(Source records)

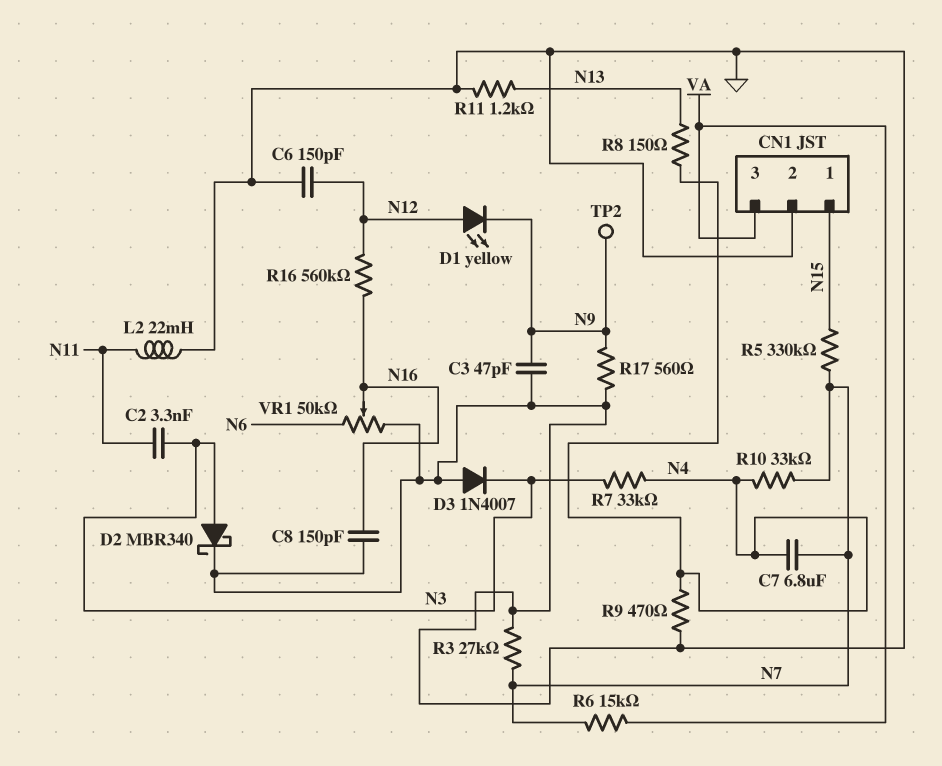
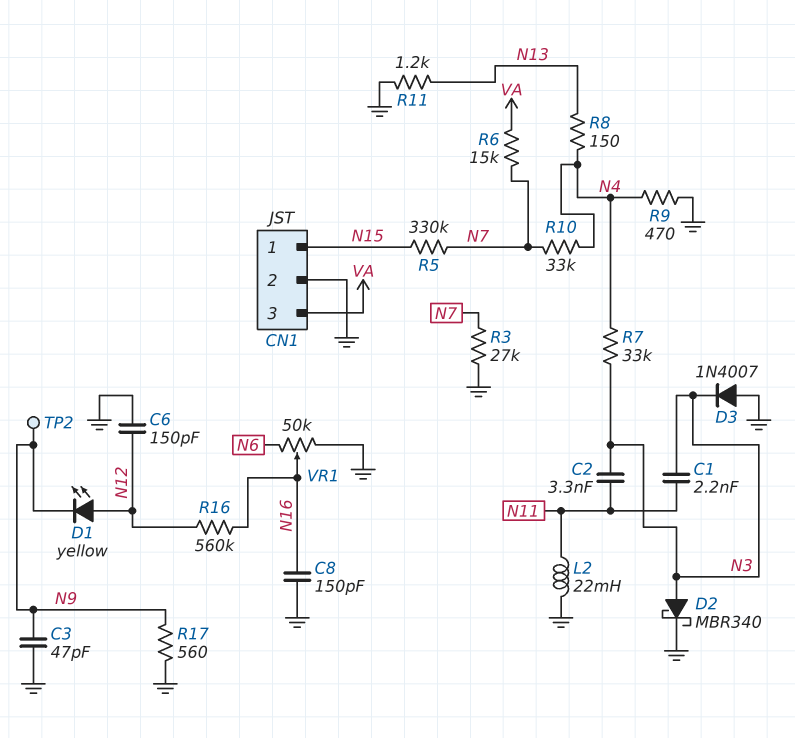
C1: none -> 2.2nF (N3, N11)
C7: 6.8uF (N4, N7) -> none

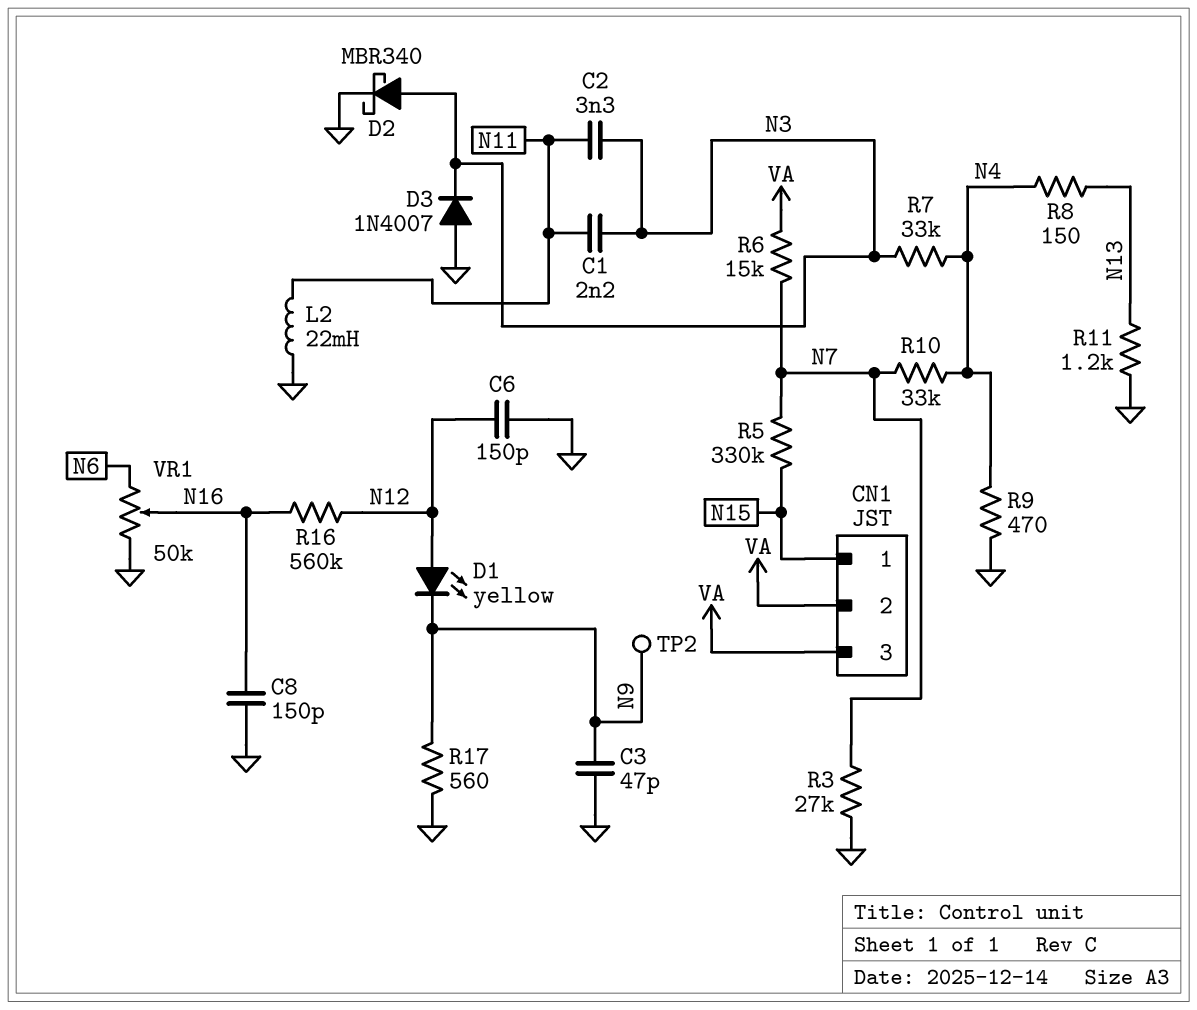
CN1 pin 2: GND -> VA

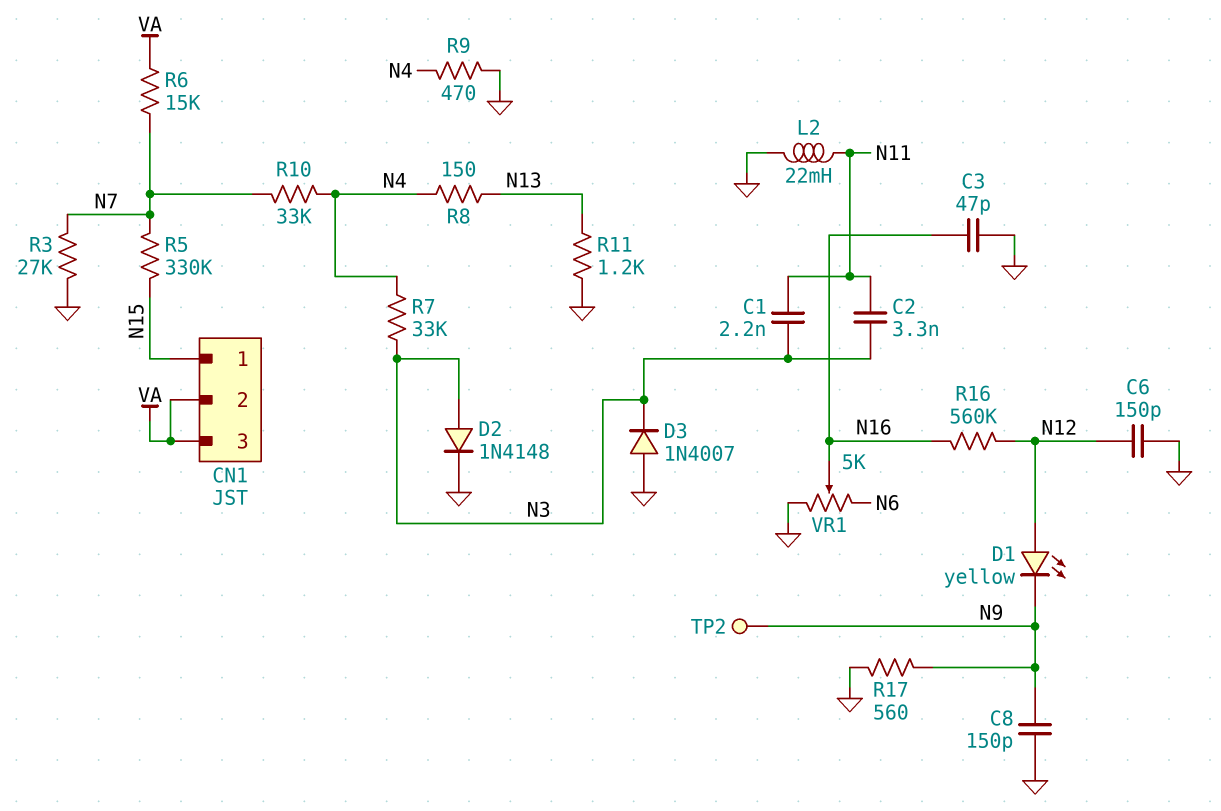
C3: 47pF (GND, N9) -> 47pF (GND, N16)
C8: 150pF (GND, N16) -> 150pF (GND, N9)
D2: schottky MBR340 (A N3, K GND) -> diode 1N4148 (A N3, K GND)
VR1: 50k (GND, N6, wiper N16) -> 5k (GND, N6, wiper N16)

Your goal
Give back the records above exactly, with no pictures.

Expected answer
C1: none -> 2.2nF (N3, N11)
C7: 6.8uF (N4, N7) -> none

CN1 pin 2: GND -> VA

C3: 47pF (GND, N9) -> 47pF (GND, N16)
C8: 150pF (GND, N16) -> 150pF (GND, N9)
D2: schottky MBR340 (A N3, K GND) -> diode 1N4148 (A N3, K GND)
VR1: 50k (GND, N6, wiper N16) -> 5k (GND, N6, wiper N16)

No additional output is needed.